Although the listing contains pictures, reproduce only its text, exactly as written.

── Collected material

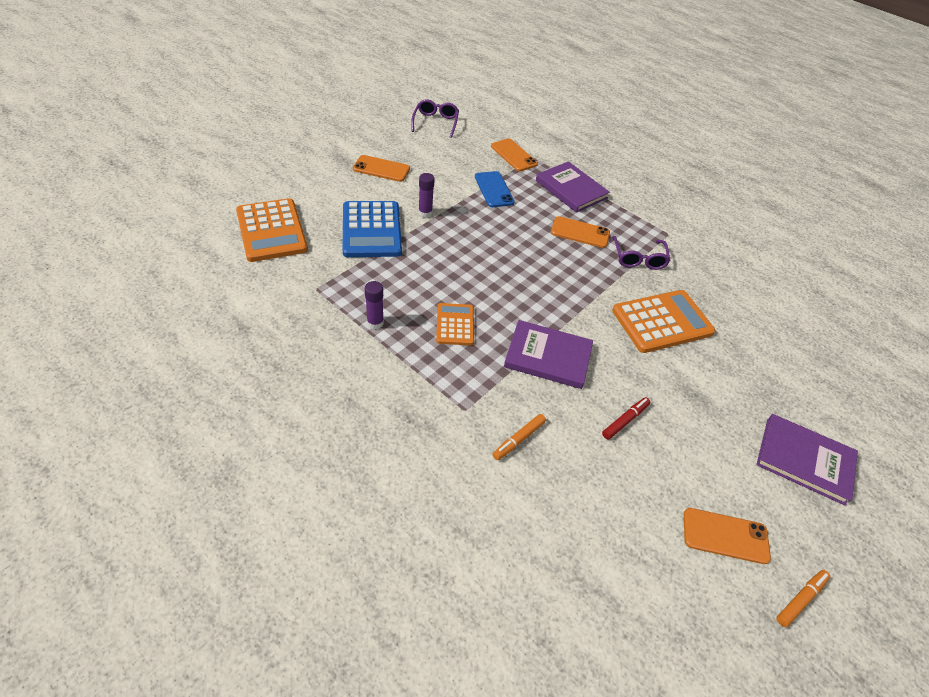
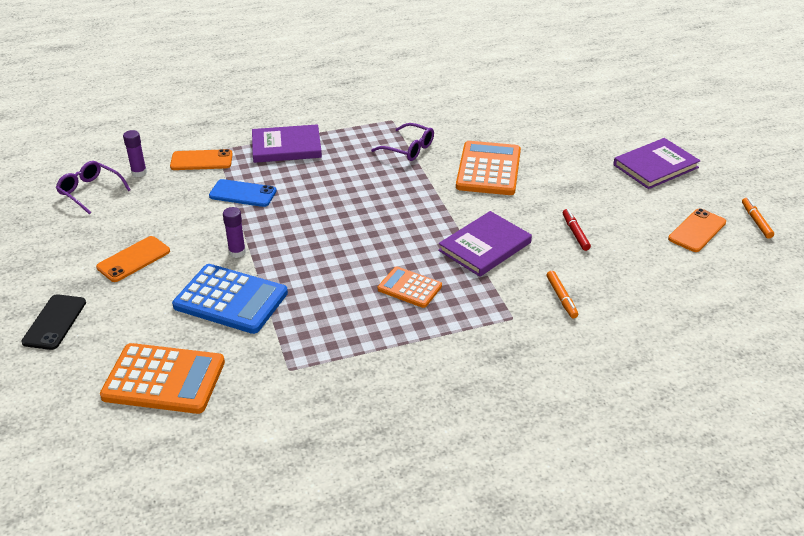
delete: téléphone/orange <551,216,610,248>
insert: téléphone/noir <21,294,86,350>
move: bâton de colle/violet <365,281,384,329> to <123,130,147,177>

────

**Answer area:**
delete: téléphone/orange <551,216,610,248>
insert: téléphone/noir <21,294,86,350>
move: bâton de colle/violet <365,281,384,329> to <123,130,147,177>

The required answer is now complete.